===== Dataset entries =====

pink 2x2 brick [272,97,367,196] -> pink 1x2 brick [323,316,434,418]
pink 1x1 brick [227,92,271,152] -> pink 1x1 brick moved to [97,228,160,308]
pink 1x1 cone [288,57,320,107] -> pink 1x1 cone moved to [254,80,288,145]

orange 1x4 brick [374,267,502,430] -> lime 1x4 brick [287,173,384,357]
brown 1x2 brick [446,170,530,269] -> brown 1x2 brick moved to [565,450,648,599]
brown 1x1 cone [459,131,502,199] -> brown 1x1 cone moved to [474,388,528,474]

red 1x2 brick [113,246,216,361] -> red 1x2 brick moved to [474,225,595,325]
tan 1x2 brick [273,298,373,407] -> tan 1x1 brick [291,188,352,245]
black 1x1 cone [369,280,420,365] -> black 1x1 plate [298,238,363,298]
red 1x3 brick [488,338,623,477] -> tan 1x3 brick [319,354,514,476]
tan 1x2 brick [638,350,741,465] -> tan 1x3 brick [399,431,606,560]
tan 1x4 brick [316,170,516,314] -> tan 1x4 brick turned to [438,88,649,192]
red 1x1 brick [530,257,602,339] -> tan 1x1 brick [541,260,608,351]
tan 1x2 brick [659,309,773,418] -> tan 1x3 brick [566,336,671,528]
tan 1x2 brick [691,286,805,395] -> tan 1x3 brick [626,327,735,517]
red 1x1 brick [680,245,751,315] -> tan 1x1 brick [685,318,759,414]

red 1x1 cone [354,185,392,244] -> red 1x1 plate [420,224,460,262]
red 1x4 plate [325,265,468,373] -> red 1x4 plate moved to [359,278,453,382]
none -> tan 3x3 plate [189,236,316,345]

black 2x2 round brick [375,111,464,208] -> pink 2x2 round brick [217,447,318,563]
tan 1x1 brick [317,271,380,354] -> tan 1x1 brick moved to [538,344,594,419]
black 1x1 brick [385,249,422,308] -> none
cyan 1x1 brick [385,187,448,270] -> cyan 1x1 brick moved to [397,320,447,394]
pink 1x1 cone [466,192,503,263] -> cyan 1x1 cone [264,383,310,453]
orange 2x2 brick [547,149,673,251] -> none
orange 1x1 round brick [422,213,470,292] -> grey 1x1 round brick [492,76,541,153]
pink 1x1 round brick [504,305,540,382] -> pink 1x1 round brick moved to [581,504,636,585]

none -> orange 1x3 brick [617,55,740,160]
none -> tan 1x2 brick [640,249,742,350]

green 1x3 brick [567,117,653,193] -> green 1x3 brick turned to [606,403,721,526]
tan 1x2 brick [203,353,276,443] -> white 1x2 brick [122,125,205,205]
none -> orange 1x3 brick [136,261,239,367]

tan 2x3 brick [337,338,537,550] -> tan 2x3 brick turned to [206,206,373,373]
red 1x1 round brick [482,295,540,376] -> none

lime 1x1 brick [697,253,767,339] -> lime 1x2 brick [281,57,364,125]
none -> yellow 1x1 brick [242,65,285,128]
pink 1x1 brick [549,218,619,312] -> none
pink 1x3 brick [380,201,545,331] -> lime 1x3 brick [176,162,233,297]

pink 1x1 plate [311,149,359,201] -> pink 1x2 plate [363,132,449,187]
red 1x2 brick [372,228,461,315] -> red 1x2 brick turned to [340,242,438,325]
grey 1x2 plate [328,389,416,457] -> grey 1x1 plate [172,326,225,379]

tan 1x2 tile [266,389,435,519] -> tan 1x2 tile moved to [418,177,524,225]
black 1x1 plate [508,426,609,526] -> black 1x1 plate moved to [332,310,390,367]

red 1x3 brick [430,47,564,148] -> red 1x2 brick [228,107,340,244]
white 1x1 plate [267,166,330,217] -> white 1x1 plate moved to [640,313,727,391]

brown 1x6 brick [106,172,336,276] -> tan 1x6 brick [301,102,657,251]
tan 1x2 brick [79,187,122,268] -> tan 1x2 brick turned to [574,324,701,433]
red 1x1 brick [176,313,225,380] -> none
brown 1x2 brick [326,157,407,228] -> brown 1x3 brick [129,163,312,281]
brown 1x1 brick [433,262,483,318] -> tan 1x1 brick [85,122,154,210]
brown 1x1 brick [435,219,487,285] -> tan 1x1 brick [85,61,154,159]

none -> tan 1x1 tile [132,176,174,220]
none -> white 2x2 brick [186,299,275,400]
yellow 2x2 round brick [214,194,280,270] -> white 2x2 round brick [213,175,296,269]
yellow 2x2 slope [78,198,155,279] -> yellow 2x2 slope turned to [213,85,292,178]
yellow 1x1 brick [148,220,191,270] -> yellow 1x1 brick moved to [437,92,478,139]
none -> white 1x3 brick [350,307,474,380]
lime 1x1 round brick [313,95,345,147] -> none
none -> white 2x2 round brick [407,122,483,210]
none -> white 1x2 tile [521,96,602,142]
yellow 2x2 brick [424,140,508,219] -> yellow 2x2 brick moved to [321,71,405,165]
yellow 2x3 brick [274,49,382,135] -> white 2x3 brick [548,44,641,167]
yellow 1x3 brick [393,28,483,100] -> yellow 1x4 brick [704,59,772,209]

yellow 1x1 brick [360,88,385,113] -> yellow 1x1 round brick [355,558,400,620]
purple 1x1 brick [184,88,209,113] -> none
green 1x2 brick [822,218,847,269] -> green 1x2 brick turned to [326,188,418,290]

=====

Directive:
Retype the data precisely.

Response below:
pink 2x2 brick [272,97,367,196] -> pink 1x2 brick [323,316,434,418]
pink 1x1 brick [227,92,271,152] -> pink 1x1 brick moved to [97,228,160,308]
pink 1x1 cone [288,57,320,107] -> pink 1x1 cone moved to [254,80,288,145]

orange 1x4 brick [374,267,502,430] -> lime 1x4 brick [287,173,384,357]
brown 1x2 brick [446,170,530,269] -> brown 1x2 brick moved to [565,450,648,599]
brown 1x1 cone [459,131,502,199] -> brown 1x1 cone moved to [474,388,528,474]

red 1x2 brick [113,246,216,361] -> red 1x2 brick moved to [474,225,595,325]
tan 1x2 brick [273,298,373,407] -> tan 1x1 brick [291,188,352,245]
black 1x1 cone [369,280,420,365] -> black 1x1 plate [298,238,363,298]
red 1x3 brick [488,338,623,477] -> tan 1x3 brick [319,354,514,476]
tan 1x2 brick [638,350,741,465] -> tan 1x3 brick [399,431,606,560]
tan 1x4 brick [316,170,516,314] -> tan 1x4 brick turned to [438,88,649,192]
red 1x1 brick [530,257,602,339] -> tan 1x1 brick [541,260,608,351]
tan 1x2 brick [659,309,773,418] -> tan 1x3 brick [566,336,671,528]
tan 1x2 brick [691,286,805,395] -> tan 1x3 brick [626,327,735,517]
red 1x1 brick [680,245,751,315] -> tan 1x1 brick [685,318,759,414]

red 1x1 cone [354,185,392,244] -> red 1x1 plate [420,224,460,262]
red 1x4 plate [325,265,468,373] -> red 1x4 plate moved to [359,278,453,382]
none -> tan 3x3 plate [189,236,316,345]

black 2x2 round brick [375,111,464,208] -> pink 2x2 round brick [217,447,318,563]
tan 1x1 brick [317,271,380,354] -> tan 1x1 brick moved to [538,344,594,419]
black 1x1 brick [385,249,422,308] -> none
cyan 1x1 brick [385,187,448,270] -> cyan 1x1 brick moved to [397,320,447,394]
pink 1x1 cone [466,192,503,263] -> cyan 1x1 cone [264,383,310,453]
orange 2x2 brick [547,149,673,251] -> none
orange 1x1 round brick [422,213,470,292] -> grey 1x1 round brick [492,76,541,153]
pink 1x1 round brick [504,305,540,382] -> pink 1x1 round brick moved to [581,504,636,585]

none -> orange 1x3 brick [617,55,740,160]
none -> tan 1x2 brick [640,249,742,350]

green 1x3 brick [567,117,653,193] -> green 1x3 brick turned to [606,403,721,526]
tan 1x2 brick [203,353,276,443] -> white 1x2 brick [122,125,205,205]
none -> orange 1x3 brick [136,261,239,367]

tan 2x3 brick [337,338,537,550] -> tan 2x3 brick turned to [206,206,373,373]
red 1x1 round brick [482,295,540,376] -> none

lime 1x1 brick [697,253,767,339] -> lime 1x2 brick [281,57,364,125]
none -> yellow 1x1 brick [242,65,285,128]
pink 1x1 brick [549,218,619,312] -> none
pink 1x3 brick [380,201,545,331] -> lime 1x3 brick [176,162,233,297]

pink 1x1 plate [311,149,359,201] -> pink 1x2 plate [363,132,449,187]
red 1x2 brick [372,228,461,315] -> red 1x2 brick turned to [340,242,438,325]
grey 1x2 plate [328,389,416,457] -> grey 1x1 plate [172,326,225,379]

tan 1x2 tile [266,389,435,519] -> tan 1x2 tile moved to [418,177,524,225]
black 1x1 plate [508,426,609,526] -> black 1x1 plate moved to [332,310,390,367]

red 1x3 brick [430,47,564,148] -> red 1x2 brick [228,107,340,244]
white 1x1 plate [267,166,330,217] -> white 1x1 plate moved to [640,313,727,391]

brown 1x6 brick [106,172,336,276] -> tan 1x6 brick [301,102,657,251]
tan 1x2 brick [79,187,122,268] -> tan 1x2 brick turned to [574,324,701,433]
red 1x1 brick [176,313,225,380] -> none
brown 1x2 brick [326,157,407,228] -> brown 1x3 brick [129,163,312,281]
brown 1x1 brick [433,262,483,318] -> tan 1x1 brick [85,122,154,210]
brown 1x1 brick [435,219,487,285] -> tan 1x1 brick [85,61,154,159]

none -> tan 1x1 tile [132,176,174,220]
none -> white 2x2 brick [186,299,275,400]
yellow 2x2 round brick [214,194,280,270] -> white 2x2 round brick [213,175,296,269]
yellow 2x2 slope [78,198,155,279] -> yellow 2x2 slope turned to [213,85,292,178]
yellow 1x1 brick [148,220,191,270] -> yellow 1x1 brick moved to [437,92,478,139]
none -> white 1x3 brick [350,307,474,380]
lime 1x1 round brick [313,95,345,147] -> none
none -> white 2x2 round brick [407,122,483,210]
none -> white 1x2 tile [521,96,602,142]
yellow 2x2 brick [424,140,508,219] -> yellow 2x2 brick moved to [321,71,405,165]
yellow 2x3 brick [274,49,382,135] -> white 2x3 brick [548,44,641,167]
yellow 1x3 brick [393,28,483,100] -> yellow 1x4 brick [704,59,772,209]

yellow 1x1 brick [360,88,385,113] -> yellow 1x1 round brick [355,558,400,620]
purple 1x1 brick [184,88,209,113] -> none
green 1x2 brick [822,218,847,269] -> green 1x2 brick turned to [326,188,418,290]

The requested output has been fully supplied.